Copy the rows below word for word, beginning with the line that contains "12 m inside the frame." and ending after the line that contains "road 3 (unclassified): [(245,389),(96,463),(33,511)]".

■ ■ ■ ■

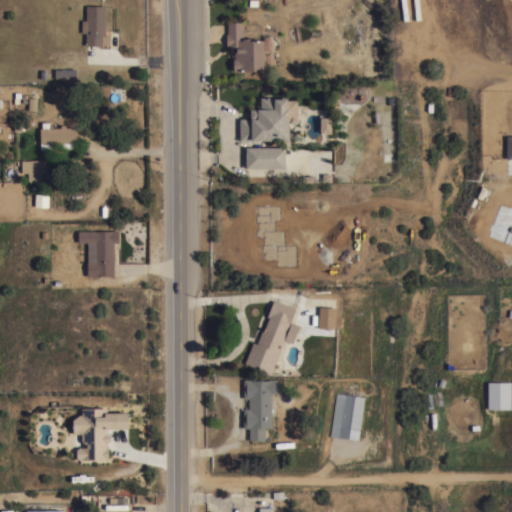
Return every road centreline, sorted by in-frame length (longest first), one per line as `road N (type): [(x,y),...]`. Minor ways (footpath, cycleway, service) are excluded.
road 1 (secondary): [(177,511),(184,0)]
road 2 (residential): [(176,481),(511,477)]
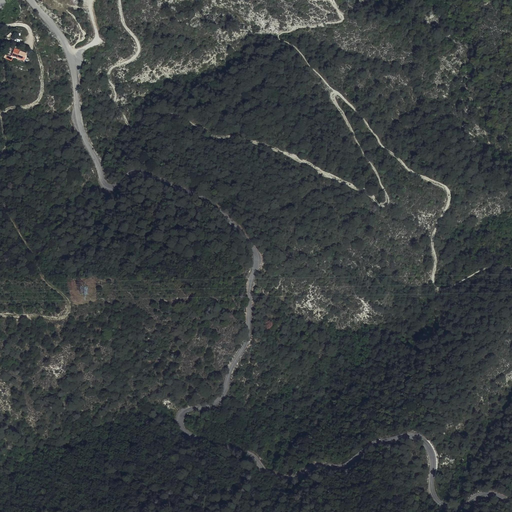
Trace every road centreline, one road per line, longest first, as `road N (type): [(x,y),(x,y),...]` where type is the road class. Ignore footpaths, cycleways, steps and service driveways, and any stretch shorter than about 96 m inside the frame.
road 1 (unclassified): [(29,0),(67,48),(77,117),(105,187),(130,176),(168,181),(227,215),(254,251),(244,346),(224,391),(178,412),(185,433),(293,478),(412,436),(430,455),(431,486),(445,504),(483,495),(511,504)]
road 2 (track): [(334,90),(383,205),(276,150),(215,136),(174,113),(128,124),(108,78),(113,66),(137,55),(118,0)]
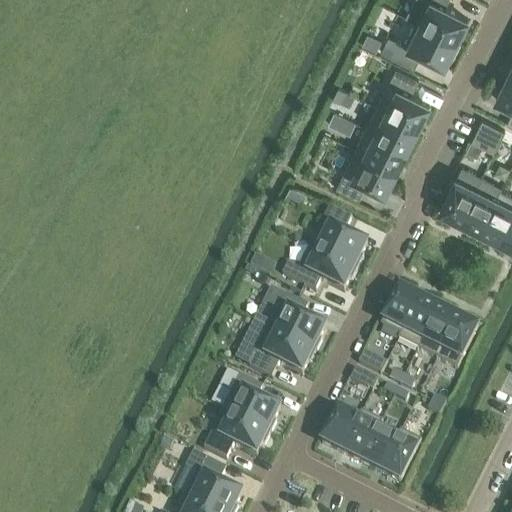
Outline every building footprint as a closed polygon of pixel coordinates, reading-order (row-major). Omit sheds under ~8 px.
[(458,44),(464,32),(462,31),(468,19),(445,8),(448,0),(425,0),(415,22),(458,44)] [(453,55),(458,44),(415,22),(404,44),(389,37),(381,53),(414,69),(421,54),(444,66),(450,54),(453,55)] [(418,128),(430,104),(411,95),(419,80),(396,69),(377,107),(418,128)] [(511,78),(507,76),(495,100),(511,108),(511,112),(506,124),(511,127),(511,78)] [(338,88),(332,99),(339,102),(345,92),(338,88)] [(418,128),(377,107),(366,129),(407,149),(418,128)] [(334,113),(329,124),(336,128),(342,117),(334,113)] [(494,153),(502,139),(505,132),(482,120),(471,142),(494,153)] [(407,149),(366,129),(355,150),(396,171),(407,149)] [(511,135),(505,132),(502,139),(511,144),(511,135)] [(396,171),(355,150),(336,189),(358,200),(366,185),(385,194),(396,171)] [(454,182),(440,211),(460,221),(477,188),(479,184),(482,177),(478,175),(462,167),(456,178),(454,182)] [(477,188),(460,221),(479,230),(500,189),(501,186),(482,177),(479,184),(477,188)] [(290,186),(283,200),(299,208),(306,194),(290,186)] [(511,195),(500,189),(479,230),(499,240),(511,213),(511,195)] [(310,248),(358,272),(364,260),(362,259),(367,248),(345,236),(352,220),(330,209),(310,248)] [(511,213),(499,240),(511,246),(511,213)] [(310,248),(299,270),(289,265),(283,277),(316,294),(321,282),(344,294),(350,282),(352,283),(358,272),(310,248)] [(256,258),(250,269),(270,278),(275,268),(256,258)] [(271,290),(254,324),(269,331),(316,355),(322,343),(320,342),(326,331),(303,319),(309,308),(286,297),(271,290)] [(420,301),(399,291),(381,328),(400,338),(398,342),(399,343),(420,301)] [(439,311),(420,301),(399,343),(418,352),(439,311)] [(458,321),(439,311),(418,352),(437,362),(458,321)] [(478,331),(458,321),(437,362),(458,372),(478,331)] [(269,331),(249,370),(268,379),(276,364),(302,377),(308,366),(311,367),(316,355),(269,331)] [(359,366),(381,377),(387,365),(365,354),(359,366)] [(356,371),(351,382),(373,394),(379,382),(356,371)] [(227,373),(210,406),(223,413),(271,437),(277,425),(275,424),(280,412),(258,401),(263,390),(240,378),(240,380),(227,373)] [(392,382),(401,387),(405,379),(394,374),(390,381),(392,382)] [(401,387),(412,392),(415,385),(405,379),(401,387)] [(398,392),(388,386),(384,394),(395,399),(398,392)] [(395,399),(405,405),(409,397),(398,392),(395,399)] [(434,398),(431,406),(442,411),(445,404),(434,398)] [(431,406),(427,413),(438,418),(442,411),(431,406)] [(358,423),(361,419),(341,409),(322,445),(342,456),(358,423)] [(212,436),(204,451),(226,462),(234,447),(257,459),(263,447),(265,448),(271,437),(223,413),(212,436)] [(358,423),(342,456),(361,465),(378,433),(358,423)] [(398,438),(380,428),(378,433),(361,465),(381,475),(401,434),(401,433),(398,438)] [(401,434),(381,475),(401,485),(422,444),(402,434),(401,434)] [(185,470),(174,492),(185,498),(213,511),(237,511),(239,510),(236,509),(242,497),(219,486),(227,471),(193,454),(185,470)] [(213,511),(185,498),(177,511),(213,511)]
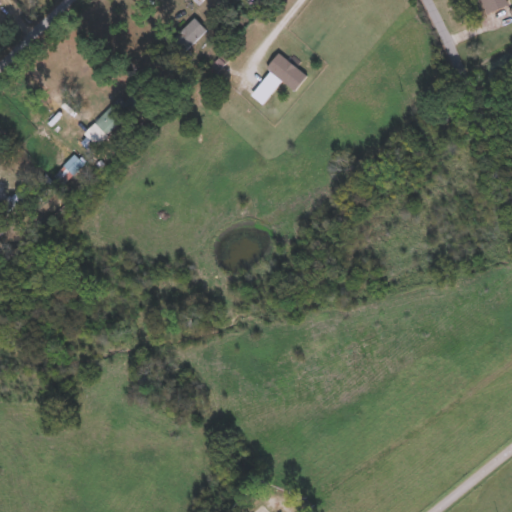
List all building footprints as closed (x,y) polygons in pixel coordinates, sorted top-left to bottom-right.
[(480,0),(505,0),(507,4),(485,12),(480,0)] [(182,54),(169,40),(194,16),(207,29),(182,54)] [(119,117),(107,132),(95,122),(107,107),(119,117)] [(65,182),(55,172),(75,153),(84,163),(65,182)] [(17,205),(10,196),(23,187),(30,197),(17,205)]
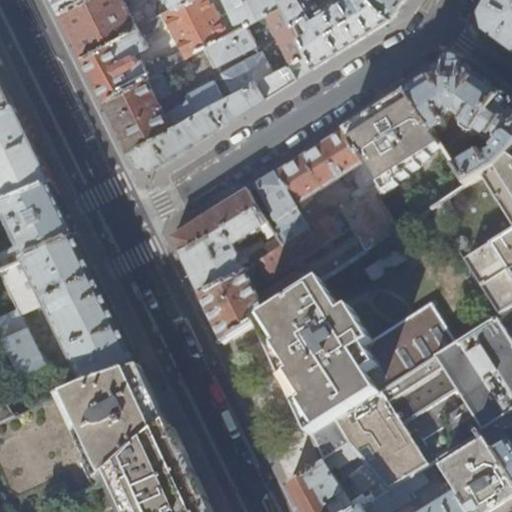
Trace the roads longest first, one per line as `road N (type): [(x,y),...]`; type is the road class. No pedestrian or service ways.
road 1 (residential): [(117,231),(441,27)]
road 2 (secondary): [(117,231),(259,511)]
road 3 (secondary): [(4,0),(117,231)]
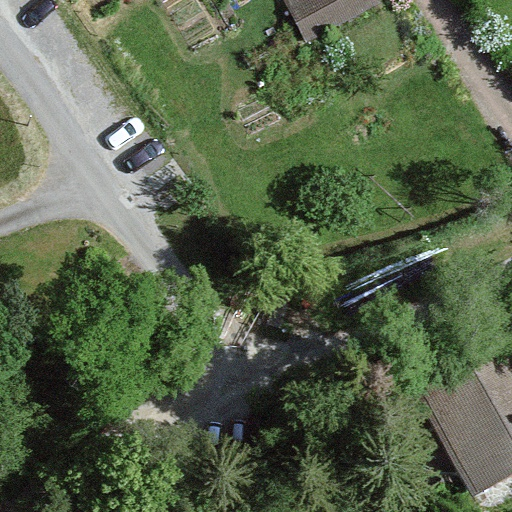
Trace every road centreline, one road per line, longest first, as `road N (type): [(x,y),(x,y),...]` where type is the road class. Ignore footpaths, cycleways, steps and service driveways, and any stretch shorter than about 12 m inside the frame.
road 1 (unclassified): [(245,389),(0,52)]
road 2 (unclassified): [(511,283),(390,338),(245,389)]
road 3 (unclassified): [(245,389),(96,463),(33,511)]
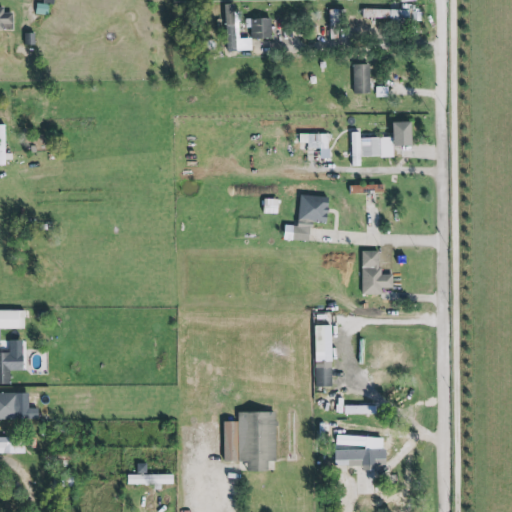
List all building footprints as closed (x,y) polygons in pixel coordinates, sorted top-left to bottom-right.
[(42,0),(42,5),(35,4),(35,14),(47,15),(48,5),(52,5),(52,0),(42,0)] [(224,5),(226,52),(251,51),(250,39),(235,39),(234,5),(224,5)] [(0,30),(11,31),(11,14),(3,14),(3,9),(0,8),(0,30)] [(362,9),(362,19),(370,19),(370,23),(375,23),(375,19),(390,19),(390,23),(399,24),(399,20),(409,20),(409,11),(362,9)] [(251,40),(270,40),(270,19),(250,20),(251,40)] [(352,66),(353,93),(369,93),(368,65),(352,66)] [(375,97),(387,97),(387,87),(375,87),(375,97)] [(409,122),(391,122),(391,137),(379,137),(379,157),(392,157),(392,145),(410,145),(409,122)] [(3,124),(0,124),(0,165),(4,166),(4,160),(10,160),(10,155),(4,155),(3,124)] [(378,137),(358,138),(358,132),(349,132),(350,167),(359,166),(359,157),(378,156),(378,137)] [(306,159),(328,160),(328,134),(298,133),(298,143),(306,143),(306,159)] [(349,196),(349,187),(382,186),(382,195),(349,196)] [(307,240),(291,238),(292,224),(296,225),(299,193),(327,195),(326,205),(327,205),(326,211),(325,211),(324,222),(311,221),(312,221),(312,223),(311,223),(311,226),(308,226),(307,240)] [(262,214),(276,214),(277,199),(263,199),(262,214)] [(378,251),(360,251),(361,294),(380,294),(380,288),(392,288),(391,275),(378,275),(378,251)] [(0,329),(23,330),(23,310),(0,310),(0,329)] [(0,383),(9,384),(9,370),(21,371),(22,351),(0,350),(0,383)] [(27,393),(0,392),(0,419),(37,420),(37,408),(27,408),(27,393)] [(374,405),(343,406),(343,415),(374,414),(374,405)] [(222,422),(223,462),(245,462),(246,471),(267,471),(267,461),(275,461),(273,411),(237,412),(237,421),(222,422)] [(381,438),(336,435),(335,443),(380,447),(381,438)] [(0,453),(23,454),(24,438),(0,437),(0,453)] [(361,458),(347,459),(347,464),(334,465),(333,449),(384,448),(384,458),(374,458),(374,464),(361,464),(361,458)] [(149,474),(149,475),(125,474),(125,484),(147,485),(147,483),(171,484),(171,475),(149,474)]
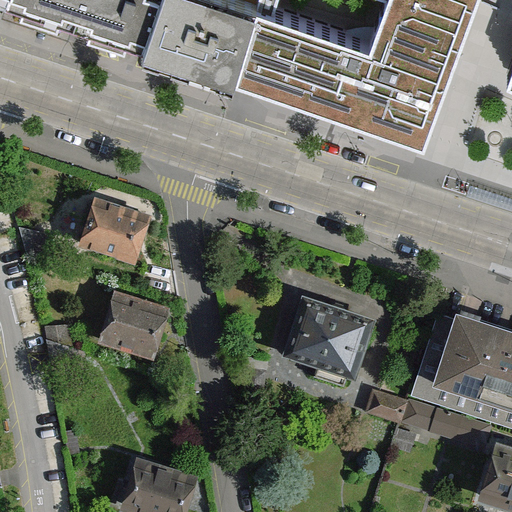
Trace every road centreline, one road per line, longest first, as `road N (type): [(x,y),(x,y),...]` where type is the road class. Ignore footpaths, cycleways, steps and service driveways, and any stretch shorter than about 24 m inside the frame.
road 1 (residential): [(234,511),(186,209),(202,143)]
road 2 (primary): [(202,143),(511,248)]
road 3 (residential): [(41,511),(0,301)]
road 4 (primary): [(0,77),(202,143)]
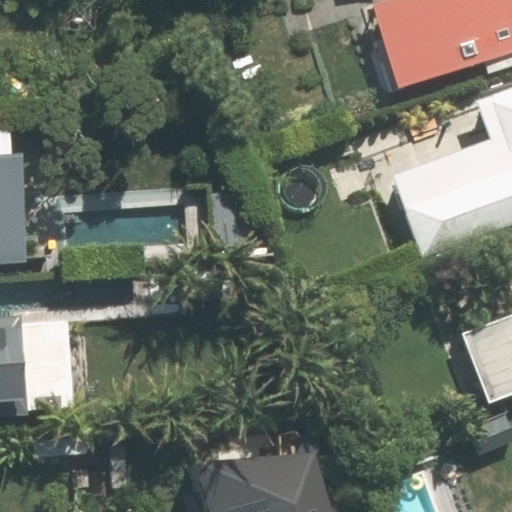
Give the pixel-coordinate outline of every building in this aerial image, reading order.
[(511,0),(361,0),(388,97),(511,63),(511,0)] [(383,186),(416,270),(511,232),(511,91),(472,107),(487,146),(383,186)] [(0,258),(21,258),(15,161),(0,161),(0,258)] [(511,317),(454,338),(478,406),(511,393),(511,317)] [(0,408),(63,406),(59,325),(0,326),(0,408)] [(326,511),(306,443),(185,453),(201,511),(326,511)]
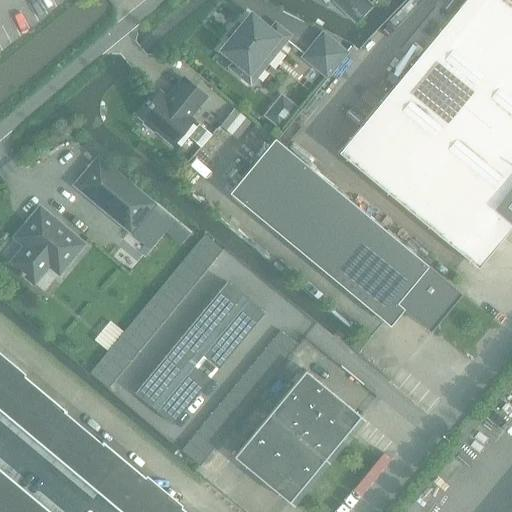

■ ■ ■ ■

Answer to the exercise -
Trace every road centreline, one road per line, longest first, as `road N (type): [(x,y),(x,y),...]` where type is the road class. Ignore footpaths, cycleways, steps and service driveways, and any stretch shorter than about 12 m inside the frame.
road 1 (unclassified): [(245,389),(0,52)]
road 2 (unclassified): [(511,283),(390,338),(245,389)]
road 3 (unclassified): [(245,389),(96,463),(33,511)]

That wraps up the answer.